(Stored records)

..............................

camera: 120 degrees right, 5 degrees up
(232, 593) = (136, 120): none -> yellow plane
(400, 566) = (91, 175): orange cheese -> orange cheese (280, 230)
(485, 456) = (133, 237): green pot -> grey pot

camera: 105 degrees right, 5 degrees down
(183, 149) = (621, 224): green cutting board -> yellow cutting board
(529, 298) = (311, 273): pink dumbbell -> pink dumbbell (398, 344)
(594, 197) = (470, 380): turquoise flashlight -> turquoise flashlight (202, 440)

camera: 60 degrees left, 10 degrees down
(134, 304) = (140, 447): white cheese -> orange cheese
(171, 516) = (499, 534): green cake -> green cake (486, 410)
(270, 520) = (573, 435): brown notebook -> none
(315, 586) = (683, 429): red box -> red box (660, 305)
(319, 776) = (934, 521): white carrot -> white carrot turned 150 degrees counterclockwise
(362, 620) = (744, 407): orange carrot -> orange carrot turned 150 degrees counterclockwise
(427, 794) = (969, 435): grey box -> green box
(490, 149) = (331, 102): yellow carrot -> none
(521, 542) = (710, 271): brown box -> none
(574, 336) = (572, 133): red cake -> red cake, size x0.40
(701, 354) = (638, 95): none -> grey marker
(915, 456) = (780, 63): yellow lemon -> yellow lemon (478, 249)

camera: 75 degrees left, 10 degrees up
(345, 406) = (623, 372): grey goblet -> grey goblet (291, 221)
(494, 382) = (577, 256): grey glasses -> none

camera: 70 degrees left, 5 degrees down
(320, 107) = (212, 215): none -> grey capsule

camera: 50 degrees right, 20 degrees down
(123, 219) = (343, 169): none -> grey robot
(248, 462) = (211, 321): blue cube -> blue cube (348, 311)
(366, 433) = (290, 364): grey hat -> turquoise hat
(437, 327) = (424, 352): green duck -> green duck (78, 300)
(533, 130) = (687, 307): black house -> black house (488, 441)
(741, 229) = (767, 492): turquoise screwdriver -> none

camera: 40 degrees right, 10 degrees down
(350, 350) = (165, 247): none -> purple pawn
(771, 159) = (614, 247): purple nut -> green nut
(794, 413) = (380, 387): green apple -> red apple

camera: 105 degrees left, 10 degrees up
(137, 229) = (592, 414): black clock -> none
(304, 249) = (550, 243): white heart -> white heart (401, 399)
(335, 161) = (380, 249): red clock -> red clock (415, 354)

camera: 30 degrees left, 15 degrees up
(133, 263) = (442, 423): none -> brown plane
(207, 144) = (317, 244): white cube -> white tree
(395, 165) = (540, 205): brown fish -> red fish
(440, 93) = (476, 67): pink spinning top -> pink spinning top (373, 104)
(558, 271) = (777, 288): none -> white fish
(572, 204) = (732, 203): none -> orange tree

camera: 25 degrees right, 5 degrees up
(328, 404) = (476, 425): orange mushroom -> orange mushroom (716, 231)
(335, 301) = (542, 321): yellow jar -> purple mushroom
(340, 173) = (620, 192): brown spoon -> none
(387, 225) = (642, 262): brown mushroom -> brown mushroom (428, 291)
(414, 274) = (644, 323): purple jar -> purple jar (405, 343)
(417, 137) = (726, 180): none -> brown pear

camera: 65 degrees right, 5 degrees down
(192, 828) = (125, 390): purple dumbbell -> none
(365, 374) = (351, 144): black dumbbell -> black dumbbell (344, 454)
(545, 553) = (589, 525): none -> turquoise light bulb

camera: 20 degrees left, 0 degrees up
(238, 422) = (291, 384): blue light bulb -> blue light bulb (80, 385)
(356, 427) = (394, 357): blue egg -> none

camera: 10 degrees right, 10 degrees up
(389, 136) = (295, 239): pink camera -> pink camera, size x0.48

..............................

▶ **Your objective**
Only the lines from the one with "(395, 165) = (540, 205): brown" through the end of the records above are to be copied, exactly as written.

▶ **Answer to this problem**
(395, 165) = (540, 205): brown fish -> red fish
(440, 93) = (476, 67): pink spinning top -> pink spinning top (373, 104)
(558, 271) = (777, 288): none -> white fish
(572, 204) = (732, 203): none -> orange tree

camera: 25 degrees right, 5 degrees up
(328, 404) = (476, 425): orange mushroom -> orange mushroom (716, 231)
(335, 301) = (542, 321): yellow jar -> purple mushroom
(340, 173) = (620, 192): brown spoon -> none
(387, 225) = (642, 262): brown mushroom -> brown mushroom (428, 291)
(414, 274) = (644, 323): purple jar -> purple jar (405, 343)
(417, 137) = (726, 180): none -> brown pear

camera: 65 degrees right, 5 degrees down
(192, 828) = (125, 390): purple dumbbell -> none
(365, 374) = (351, 144): black dumbbell -> black dumbbell (344, 454)
(545, 553) = (589, 525): none -> turquoise light bulb

camera: 20 degrees left, 0 degrees up
(238, 422) = (291, 384): blue light bulb -> blue light bulb (80, 385)
(356, 427) = (394, 357): blue egg -> none

camera: 10 degrees right, 10 degrees up
(389, 136) = (295, 239): pink camera -> pink camera, size x0.48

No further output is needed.